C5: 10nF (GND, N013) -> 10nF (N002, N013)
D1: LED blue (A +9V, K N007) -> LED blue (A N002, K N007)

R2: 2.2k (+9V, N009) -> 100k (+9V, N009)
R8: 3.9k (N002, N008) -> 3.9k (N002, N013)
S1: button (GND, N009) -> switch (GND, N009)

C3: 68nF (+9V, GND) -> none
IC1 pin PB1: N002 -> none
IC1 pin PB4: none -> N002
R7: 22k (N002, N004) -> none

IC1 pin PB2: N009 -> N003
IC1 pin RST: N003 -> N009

□ □ □ □ □ □ □

Required work — Please restate the records in full, word for word.

Solved problem —
C5: 10nF (GND, N013) -> 10nF (N002, N013)
D1: LED blue (A +9V, K N007) -> LED blue (A N002, K N007)

R2: 2.2k (+9V, N009) -> 100k (+9V, N009)
R8: 3.9k (N002, N008) -> 3.9k (N002, N013)
S1: button (GND, N009) -> switch (GND, N009)

C3: 68nF (+9V, GND) -> none
IC1 pin PB1: N002 -> none
IC1 pin PB4: none -> N002
R7: 22k (N002, N004) -> none

IC1 pin PB2: N009 -> N003
IC1 pin RST: N003 -> N009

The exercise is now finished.